> [Activity]
Scan the entries that follow for the word "ampoule", then report every line in which it appears.

** Opening Dataset block **

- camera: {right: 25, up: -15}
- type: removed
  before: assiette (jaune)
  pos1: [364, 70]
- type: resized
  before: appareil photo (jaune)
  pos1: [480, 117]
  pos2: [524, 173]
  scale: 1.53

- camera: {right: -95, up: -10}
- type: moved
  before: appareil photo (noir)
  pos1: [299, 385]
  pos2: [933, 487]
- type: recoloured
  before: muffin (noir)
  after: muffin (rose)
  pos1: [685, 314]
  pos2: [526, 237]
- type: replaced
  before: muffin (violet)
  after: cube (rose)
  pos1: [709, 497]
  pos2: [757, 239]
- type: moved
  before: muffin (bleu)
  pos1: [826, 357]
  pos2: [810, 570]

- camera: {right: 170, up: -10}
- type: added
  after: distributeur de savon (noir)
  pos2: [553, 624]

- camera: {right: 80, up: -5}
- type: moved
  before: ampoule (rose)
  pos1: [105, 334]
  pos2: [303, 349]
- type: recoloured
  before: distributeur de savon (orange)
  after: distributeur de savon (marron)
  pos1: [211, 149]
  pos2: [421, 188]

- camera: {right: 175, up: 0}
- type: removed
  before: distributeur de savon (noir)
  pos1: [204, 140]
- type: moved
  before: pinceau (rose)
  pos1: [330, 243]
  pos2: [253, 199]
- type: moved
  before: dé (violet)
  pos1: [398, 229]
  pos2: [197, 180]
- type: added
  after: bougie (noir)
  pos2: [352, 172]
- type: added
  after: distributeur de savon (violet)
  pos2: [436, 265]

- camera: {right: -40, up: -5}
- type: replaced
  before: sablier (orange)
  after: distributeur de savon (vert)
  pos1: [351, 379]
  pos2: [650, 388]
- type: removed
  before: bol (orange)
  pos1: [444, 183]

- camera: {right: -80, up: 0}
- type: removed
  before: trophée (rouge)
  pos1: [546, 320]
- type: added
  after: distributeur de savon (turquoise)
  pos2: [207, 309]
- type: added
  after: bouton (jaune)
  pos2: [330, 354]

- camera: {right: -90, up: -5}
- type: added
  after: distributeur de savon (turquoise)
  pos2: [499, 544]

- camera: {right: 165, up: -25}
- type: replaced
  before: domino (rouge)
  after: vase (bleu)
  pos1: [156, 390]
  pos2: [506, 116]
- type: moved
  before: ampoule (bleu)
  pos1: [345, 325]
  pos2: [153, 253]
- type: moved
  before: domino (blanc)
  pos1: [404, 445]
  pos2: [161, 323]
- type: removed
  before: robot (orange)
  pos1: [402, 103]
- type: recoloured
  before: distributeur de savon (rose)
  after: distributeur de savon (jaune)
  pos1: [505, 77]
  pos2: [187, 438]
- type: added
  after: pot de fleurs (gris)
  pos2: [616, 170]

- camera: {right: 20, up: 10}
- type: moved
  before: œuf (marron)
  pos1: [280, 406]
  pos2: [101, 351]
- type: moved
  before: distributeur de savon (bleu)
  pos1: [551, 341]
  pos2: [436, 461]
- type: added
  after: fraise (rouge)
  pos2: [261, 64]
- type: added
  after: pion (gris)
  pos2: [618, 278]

** Closing Dataset block **

> [Exercise result]
  before: ampoule (rose)
  before: ampoule (bleu)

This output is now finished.